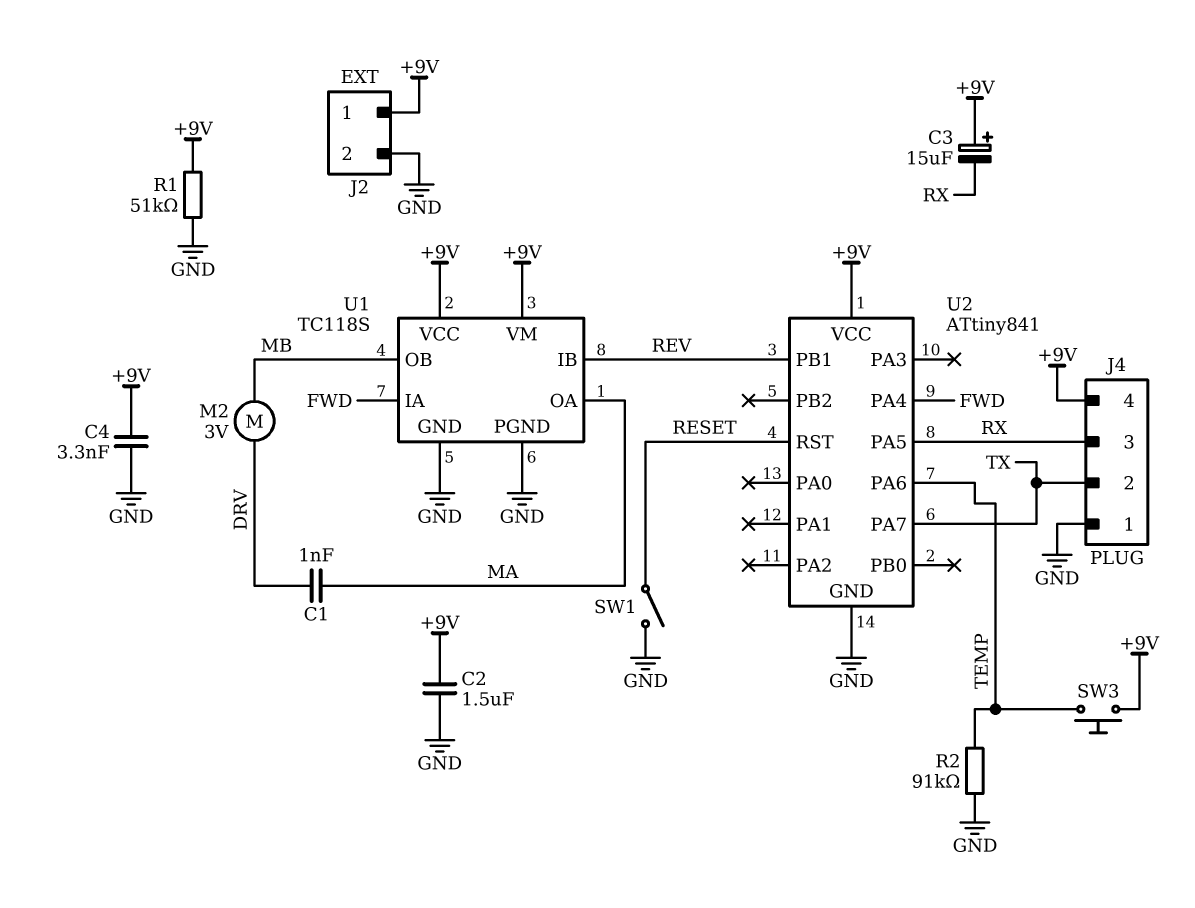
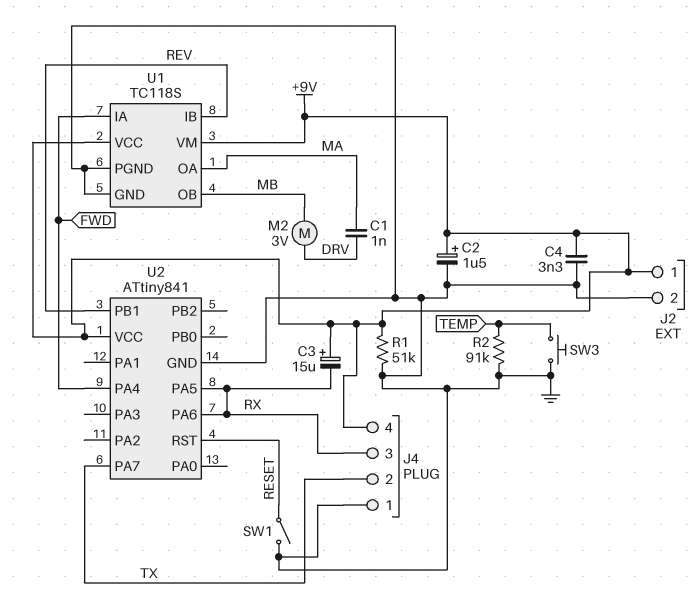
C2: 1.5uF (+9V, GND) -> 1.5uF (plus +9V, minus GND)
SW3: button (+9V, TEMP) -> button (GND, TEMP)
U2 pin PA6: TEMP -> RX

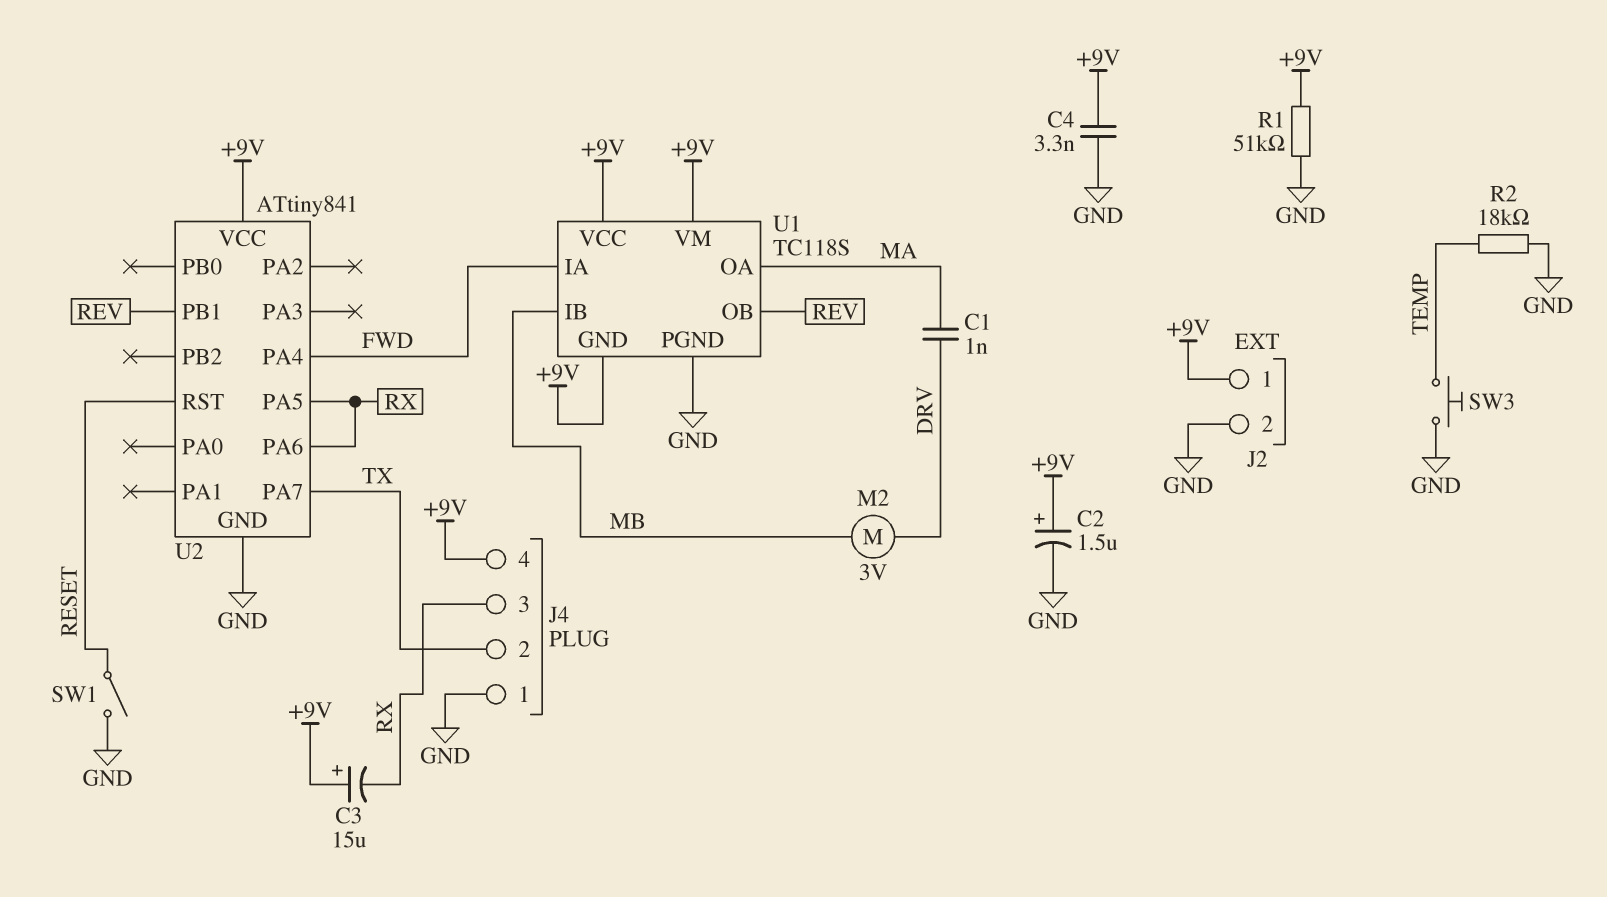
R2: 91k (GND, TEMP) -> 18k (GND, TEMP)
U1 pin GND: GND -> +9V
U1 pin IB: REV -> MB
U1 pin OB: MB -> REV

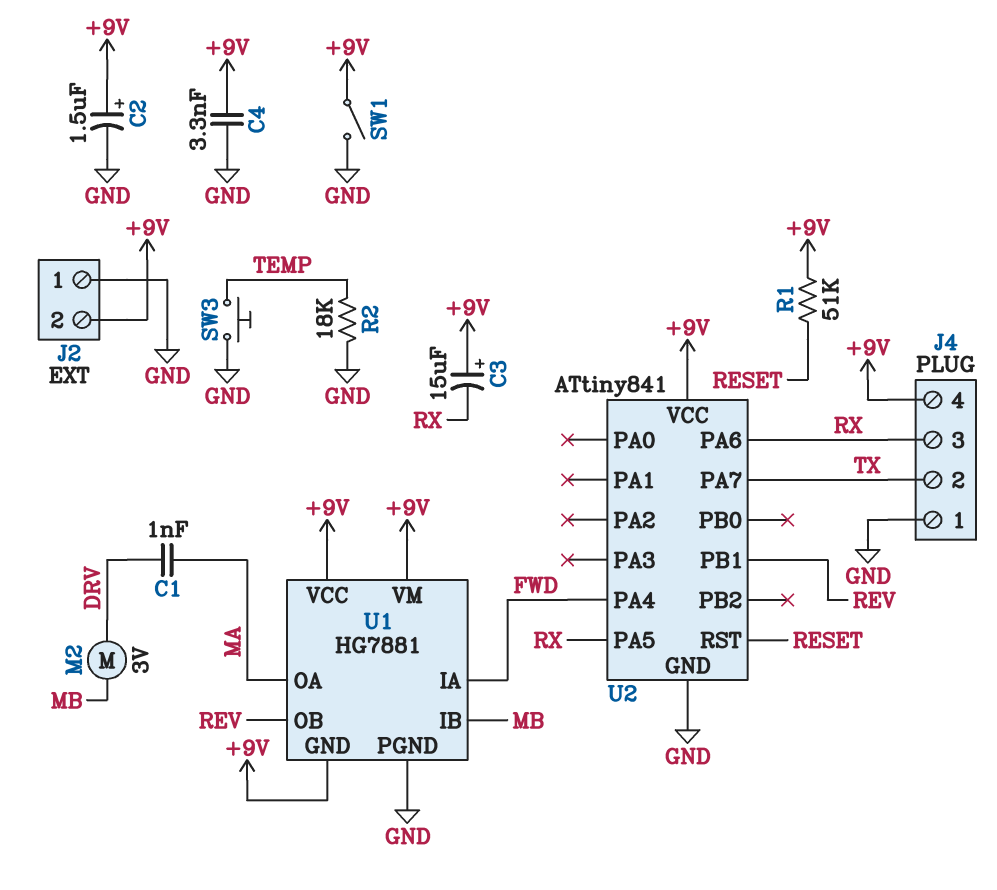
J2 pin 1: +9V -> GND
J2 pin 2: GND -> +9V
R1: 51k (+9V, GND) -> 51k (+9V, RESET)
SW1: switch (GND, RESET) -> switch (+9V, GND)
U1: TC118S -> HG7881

**Task statement**
Copy each line above that contains the word "RESET".

**Output of the task**
R1: 51k (+9V, GND) -> 51k (+9V, RESET)
SW1: switch (GND, RESET) -> switch (+9V, GND)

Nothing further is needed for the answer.